## EXERCISE:
Output each record exactly, excluding pictures.
(Beginning of THE RECORDS)
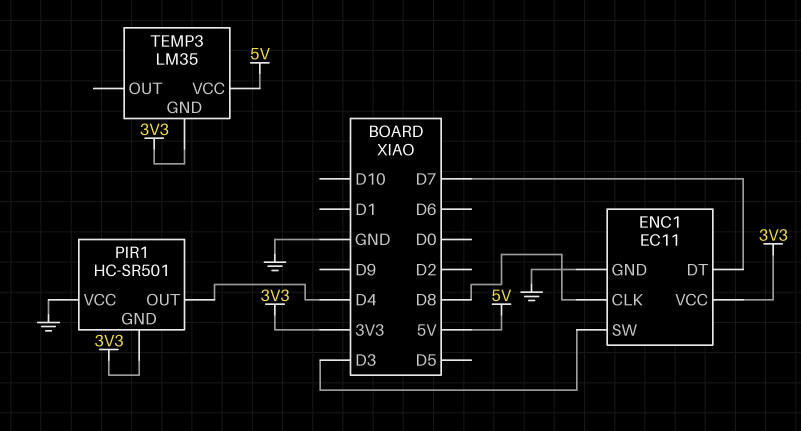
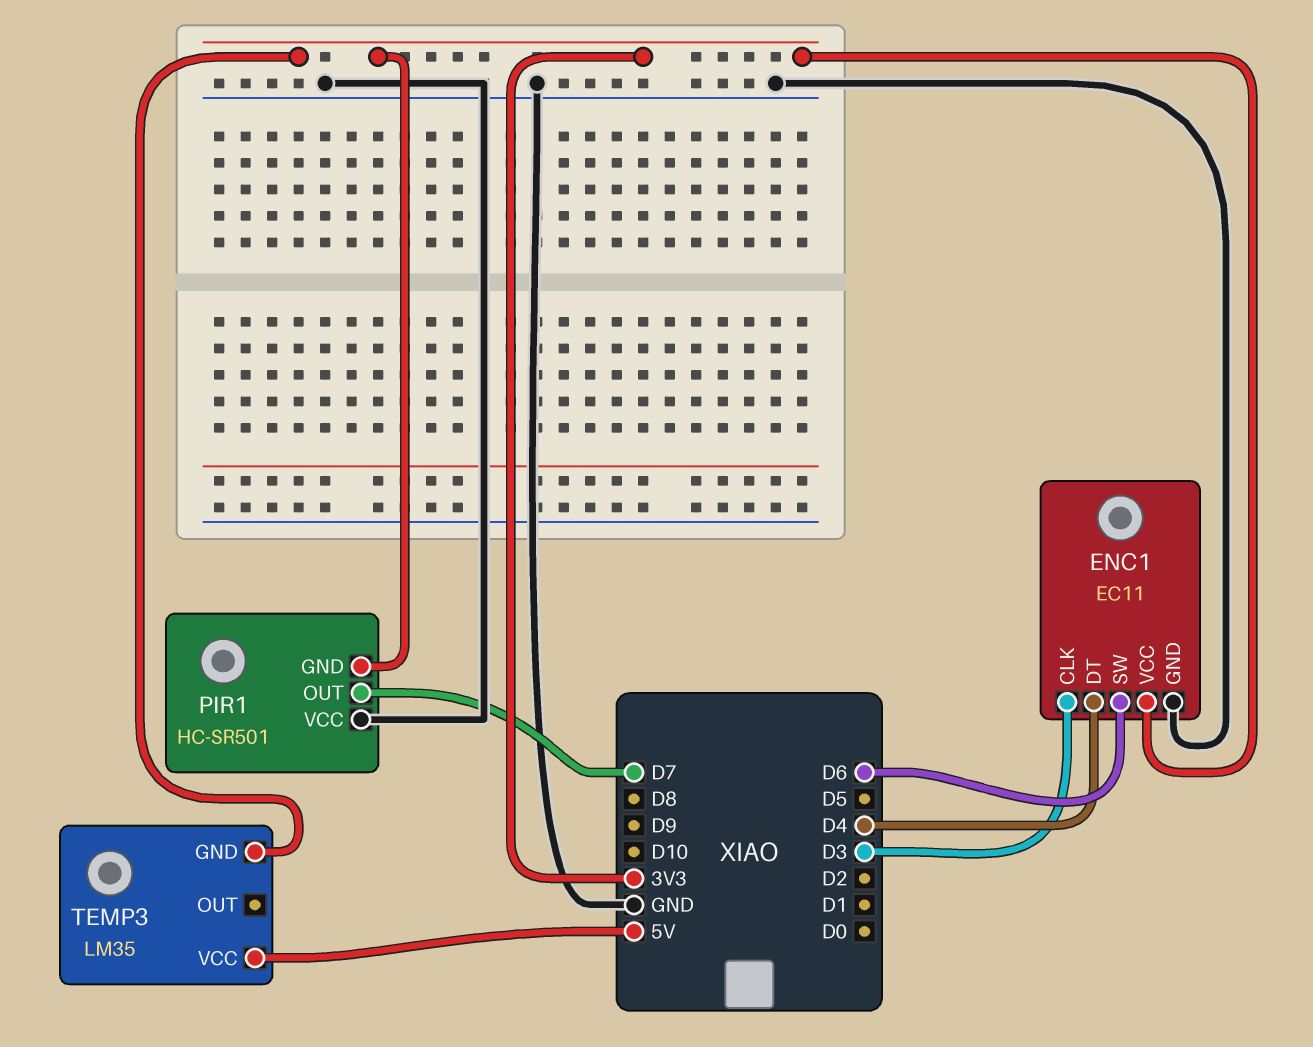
ENC1 pin CLK: D8 -> D3
ENC1 pin DT: D7 -> D4
ENC1 pin SW: D3 -> D6
PIR1 pin OUT: D4 -> D7

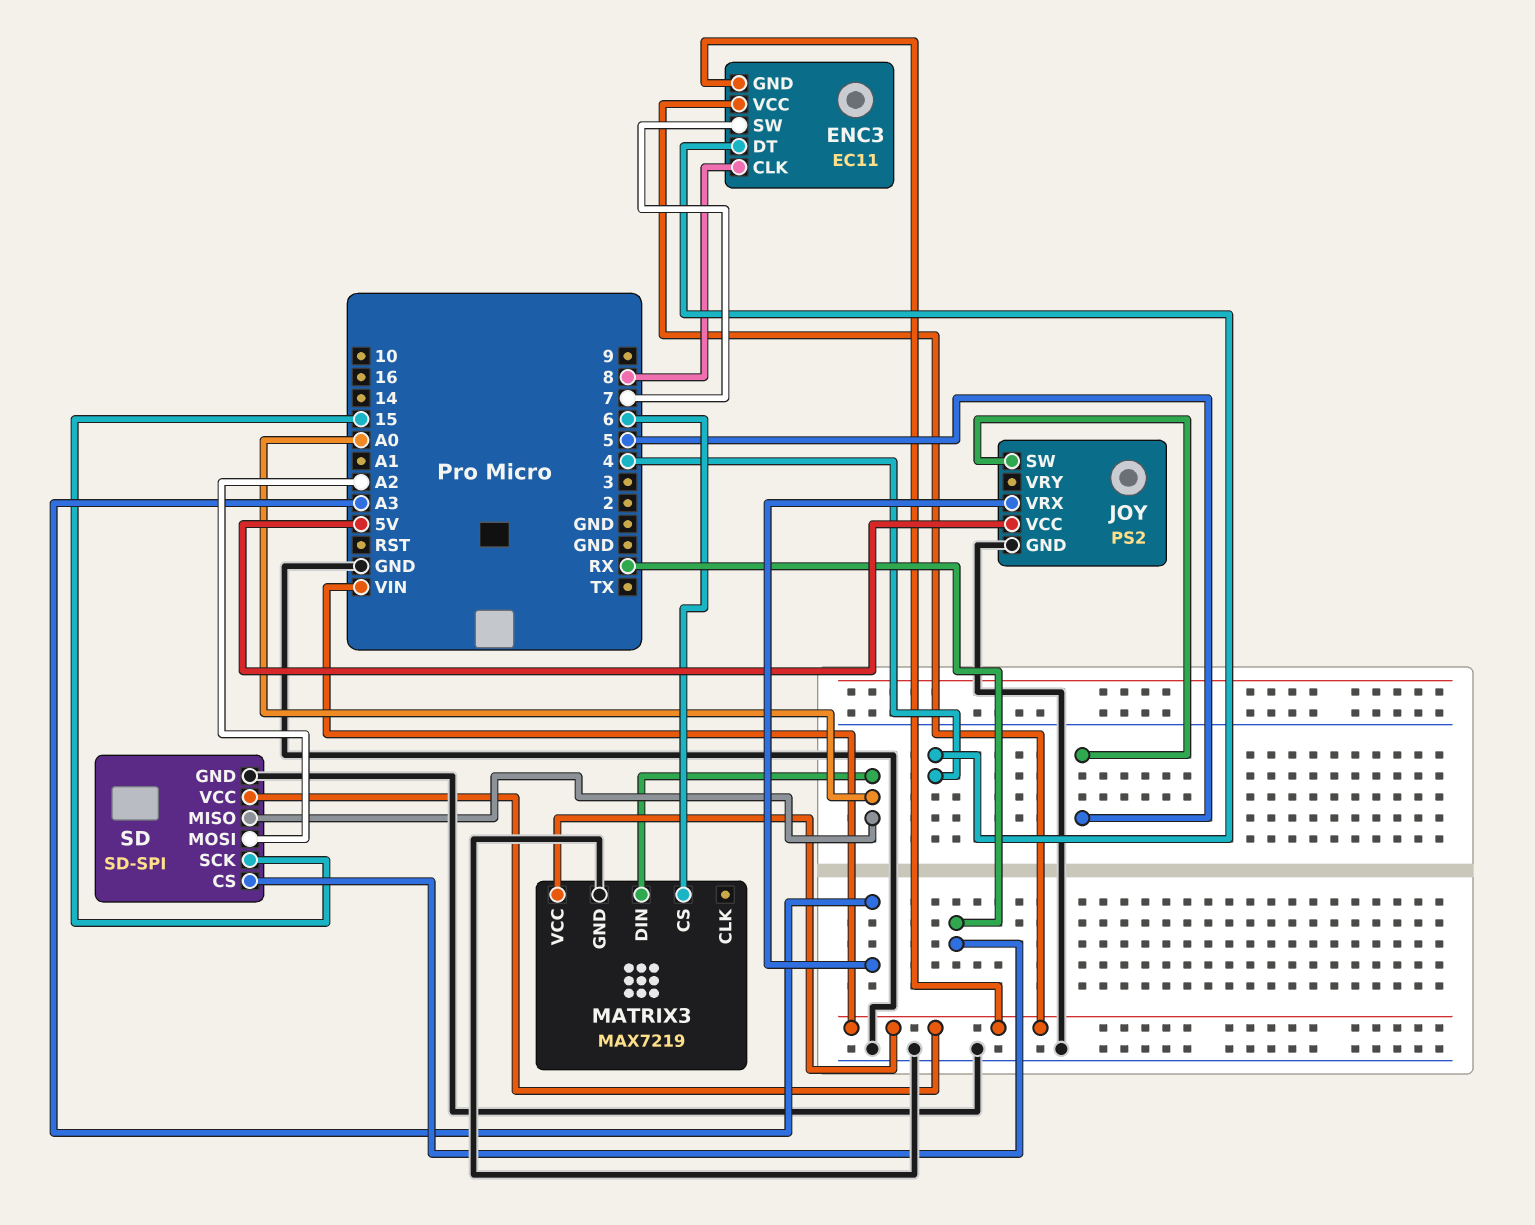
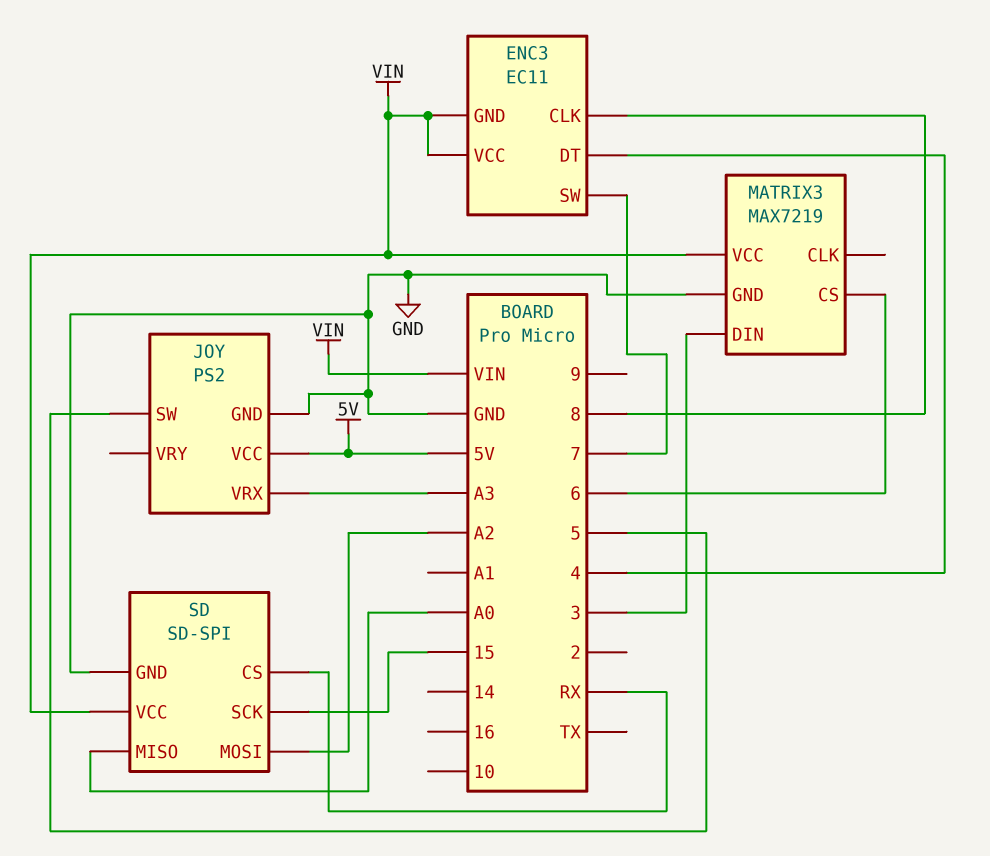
MATRIX3 pin DIN: A0 -> 3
(End of THE RECORDS)
## PROBLEM SOLUTION:
ENC1 pin CLK: D8 -> D3
ENC1 pin DT: D7 -> D4
ENC1 pin SW: D3 -> D6
PIR1 pin OUT: D4 -> D7

MATRIX3 pin DIN: A0 -> 3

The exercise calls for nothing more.